* **WORK REQUEST**
Pick each line containing "none" out of the records.

* **MATERIAL FOR THIS TASK**
....

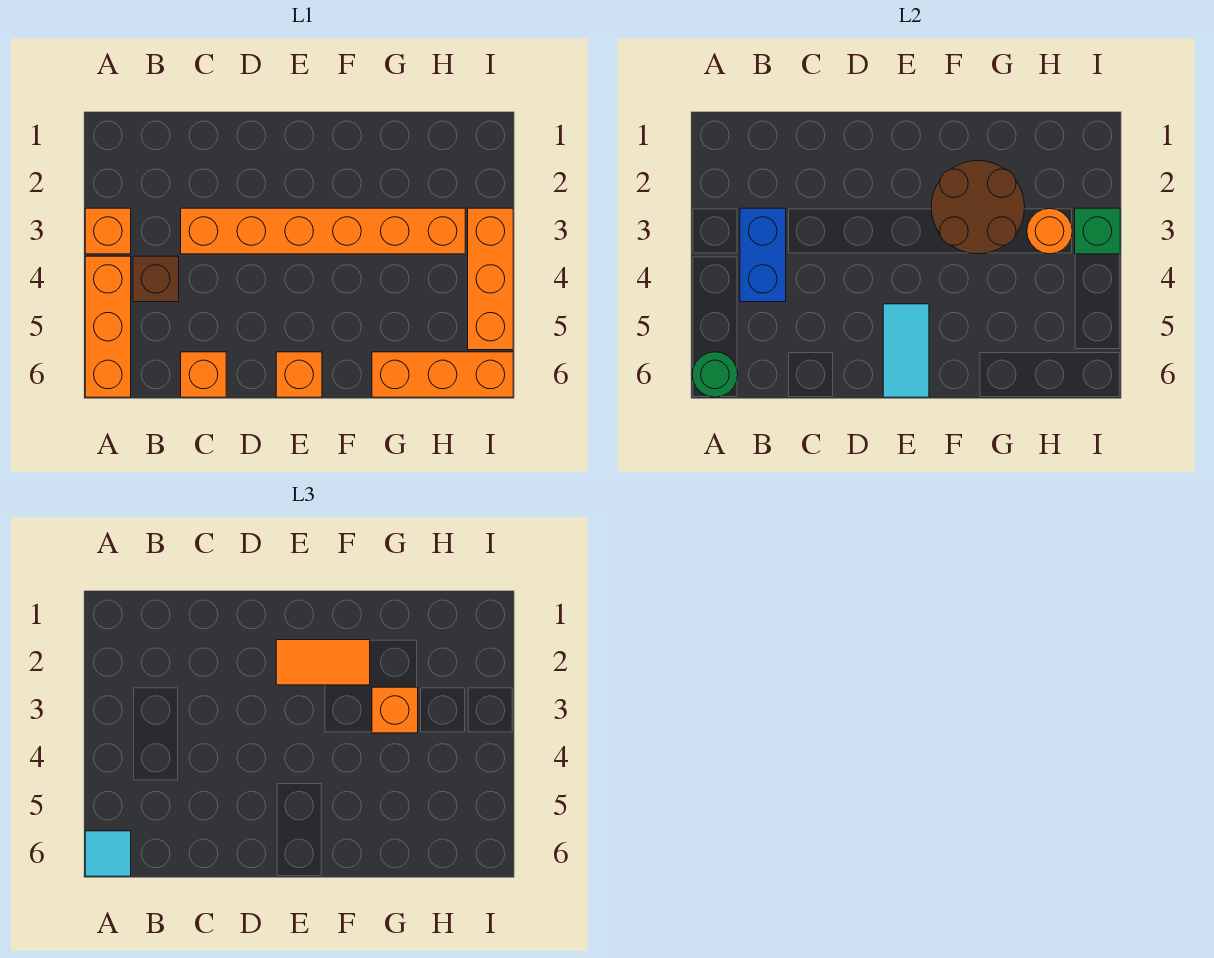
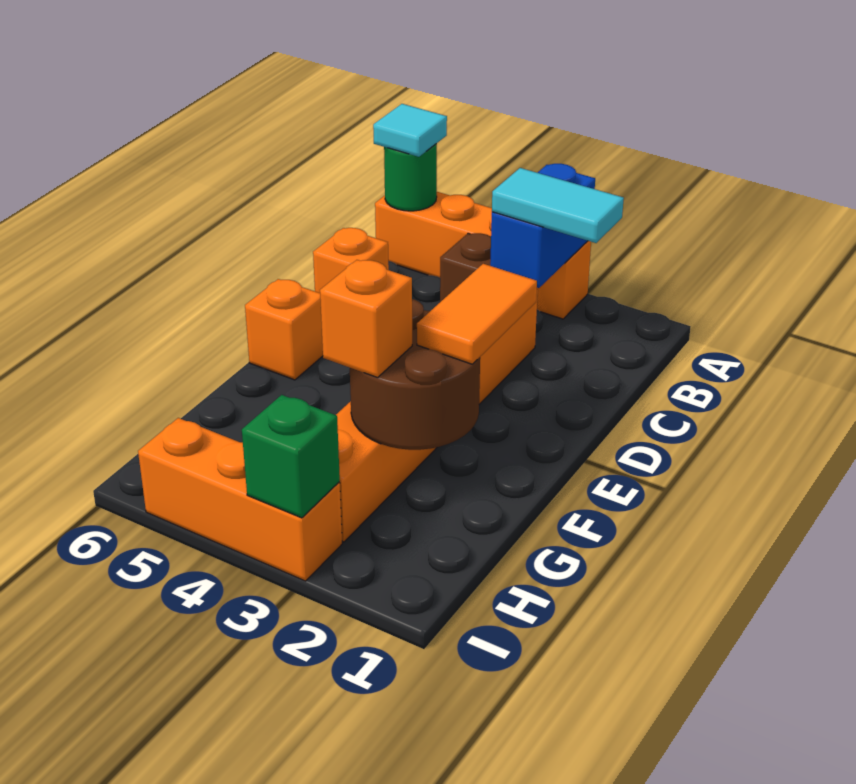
blue brick B3:B4 level 2 -> blue brick A3:B3 level 2
cyan tile E5:E6 level 2 -> cyan tile B2:B3 level 3
orange brick G6:I6 level 1 -> none
orange round brick H3 level 2 -> none

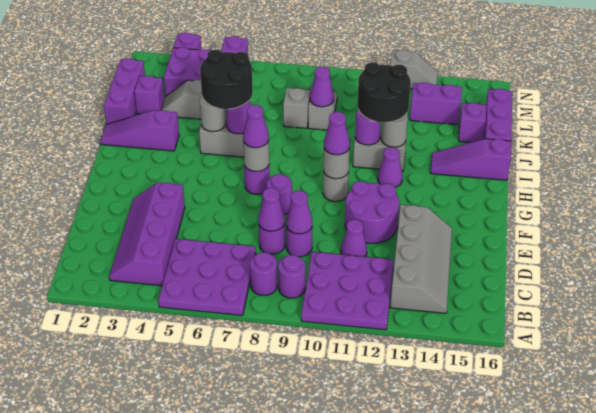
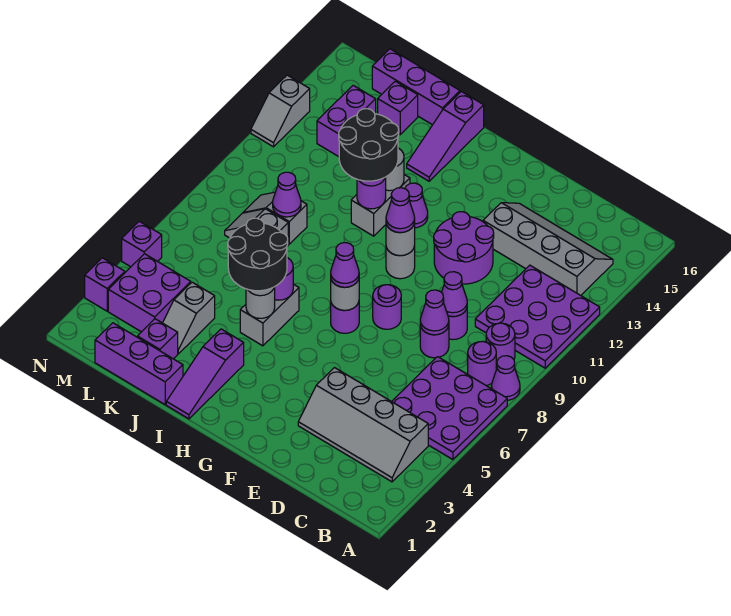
purple slope B3:E4 level 1 top 4 -> grey slope B3:E4 level 1 top 4
purple cone D11 level 1 -> purple cone A8 level 1
grey slope N12:N13 level 1 top 12 -> grey slope N12:N13 level 1 top 13

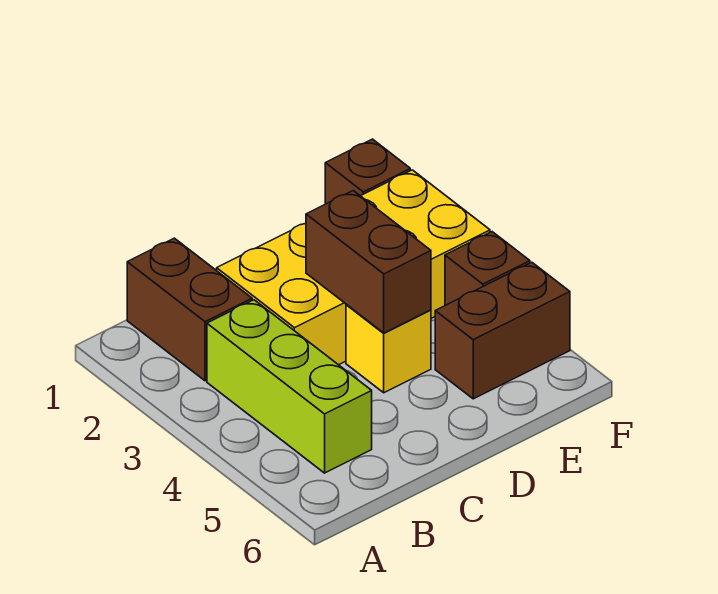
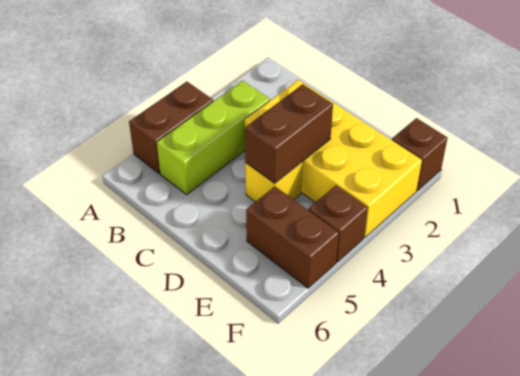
brown brick B1:B2 level 1 -> brown brick A4:A5 level 1

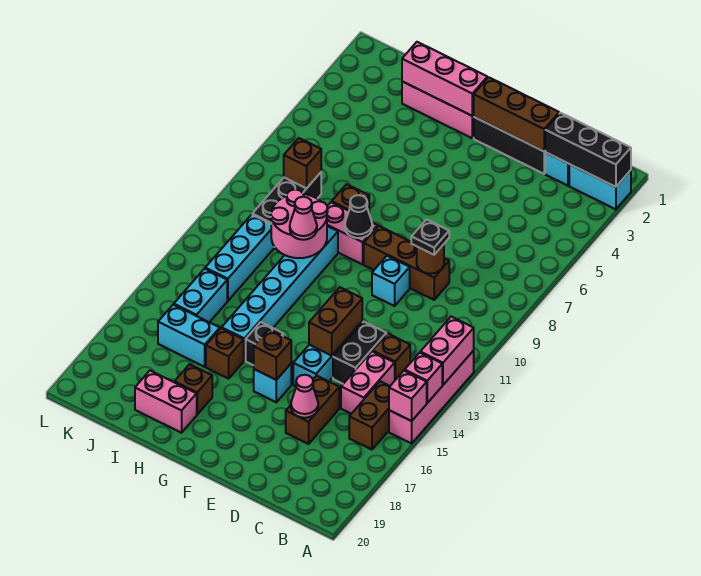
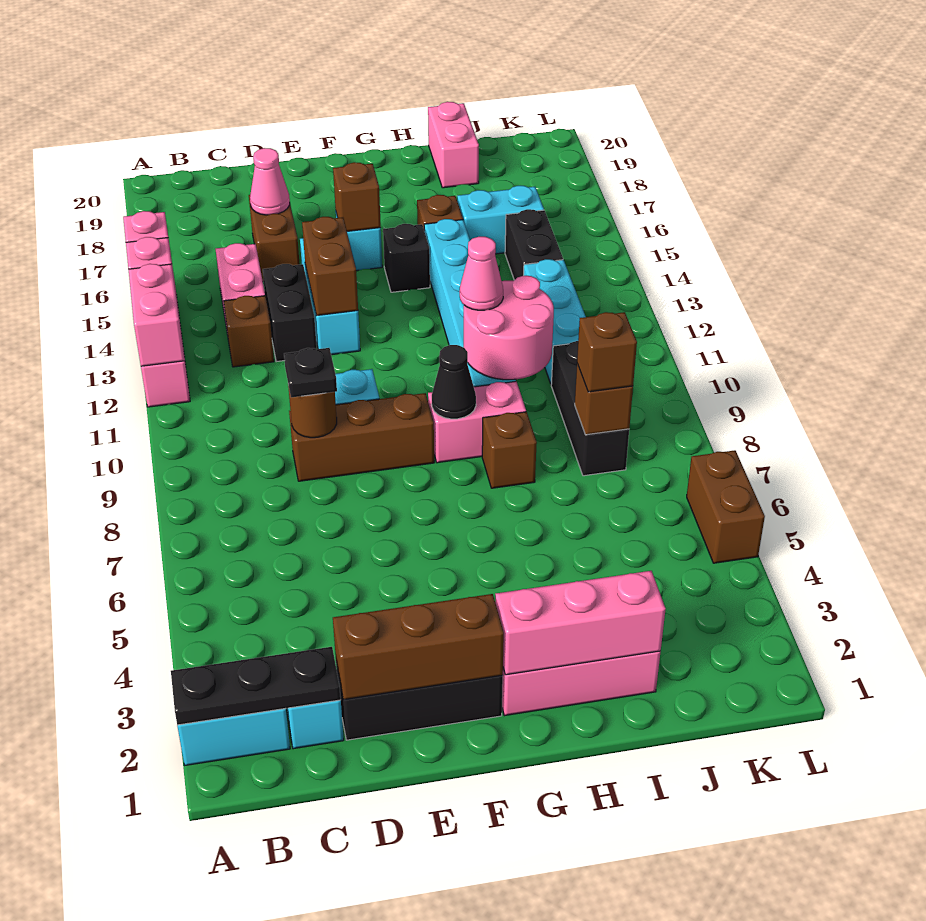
black brick A2:C2 level 2 -> black plate A2:C2 level 2
brown brick B15:B16 level 1 -> brown brick L5:L6 level 1
brown brick H18 level 1 -> brown brick J8 level 3
pink brick H19:I19 level 1 -> pink brick I19:I20 level 1
cyan brick J14:J15 level 1 -> black brick J14:J15 level 1

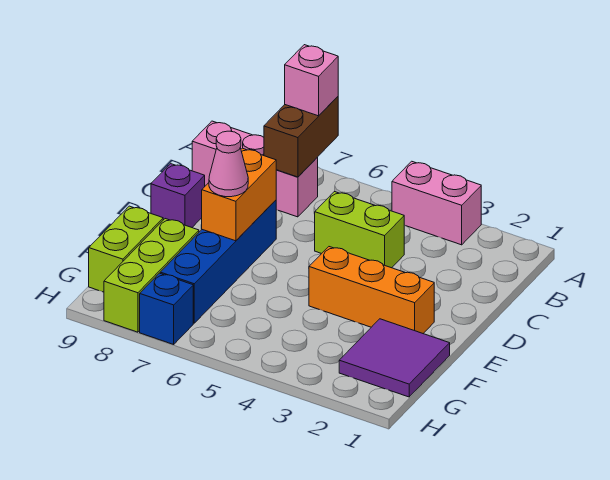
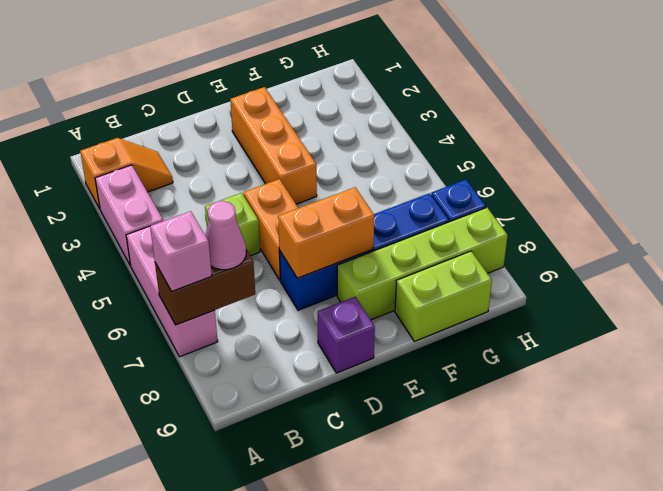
none -> orange slope A2:B2 level 1 top A
pink brick B7:B9 level 1 -> pink brick A5:A7 level 1
lime brick C4:C5 level 1 -> lime brick C5 level 1
none -> orange brick D5:D6 level 1
pink cone E7 level 3 -> pink cone B7 level 3
purple tile F1:G2 level 1 -> none
lime brick F8:H8 level 1 -> lime brick E8:H8 level 1

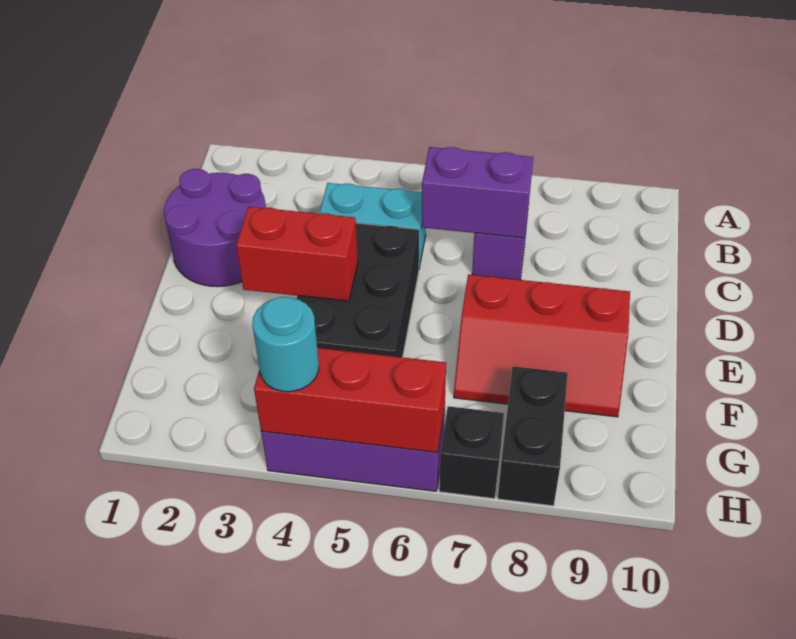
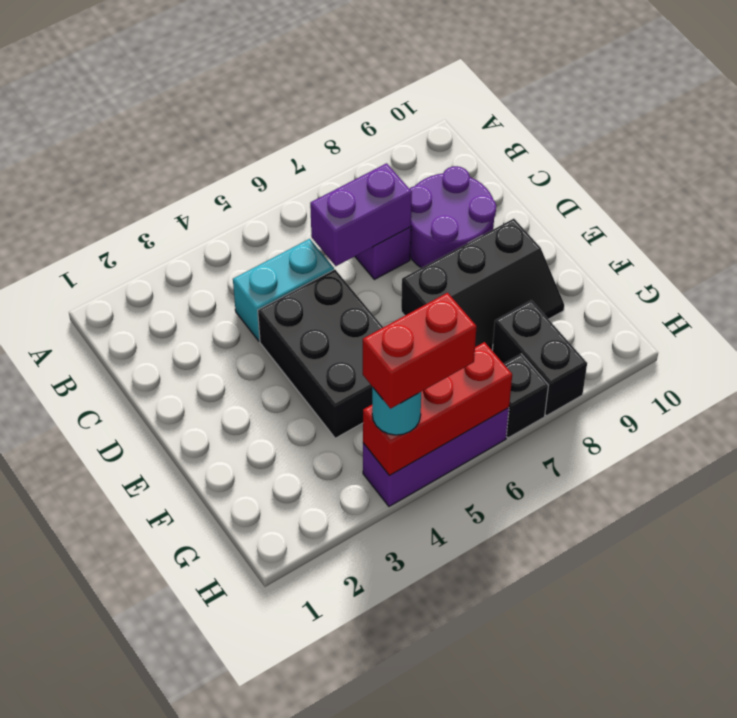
purple round brick C1:D2 level 1 -> purple round brick C8:D9 level 1
red brick E3:E4 level 2 -> red brick H4:H5 level 4
red slope E7:F9 level 1 top E -> black slope E7:F9 level 1 top E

....

* **RESPONSE BELOW**
orange brick G6:I6 level 1 -> none
orange round brick H3 level 2 -> none
none -> orange slope A2:B2 level 1 top A
none -> orange brick D5:D6 level 1
purple tile F1:G2 level 1 -> none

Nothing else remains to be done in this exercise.